Transcribe every entry word for word, but drop the pictures.
□ □ □
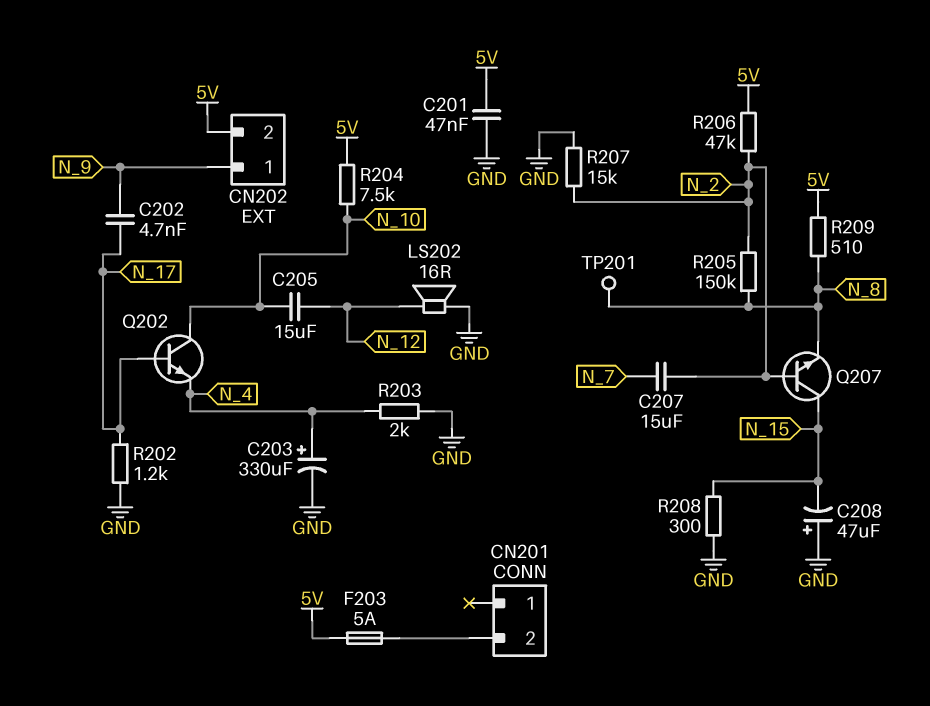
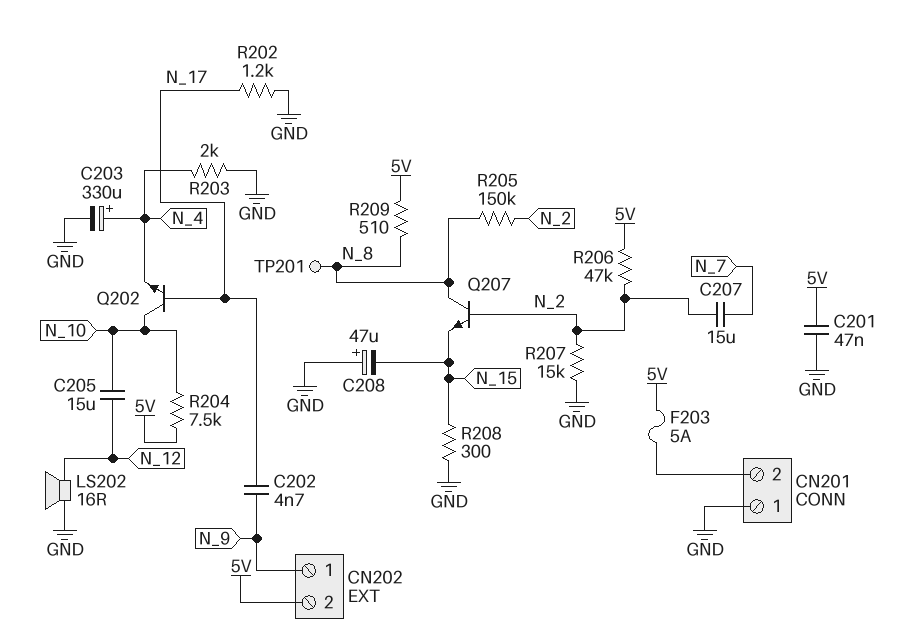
CN201 pin 1: none -> GND
Q207: NPN (B N_2, C N_15, E N_8) -> NPN (B N_2, C N_8, E N_15)

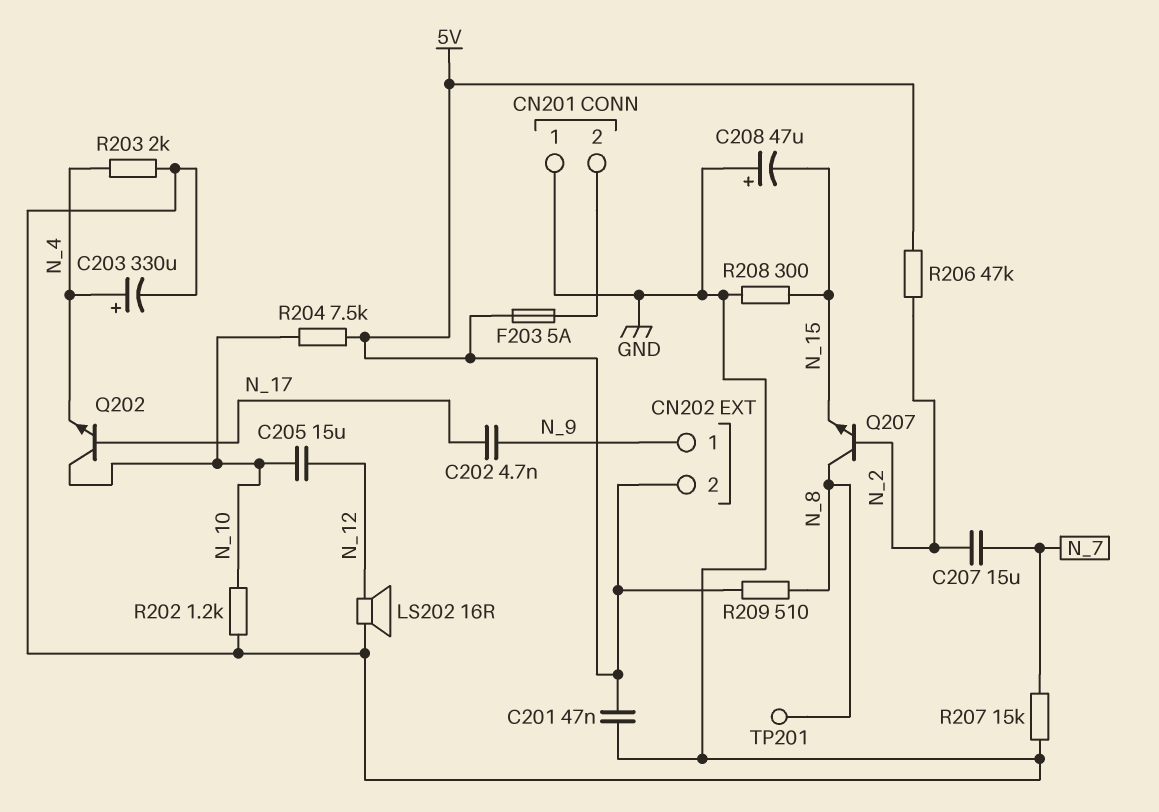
R202: 1.2k (GND, N_17) -> 1.2k (GND, N_10)
R205: 150k (N_2, N_8) -> none
R207: 15k (GND, N_2) -> 15k (GND, N_7)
□ □ □
### ANSWER BOX
CN201 pin 1: none -> GND
Q207: NPN (B N_2, C N_15, E N_8) -> NPN (B N_2, C N_8, E N_15)

R202: 1.2k (GND, N_17) -> 1.2k (GND, N_10)
R205: 150k (N_2, N_8) -> none
R207: 15k (GND, N_2) -> 15k (GND, N_7)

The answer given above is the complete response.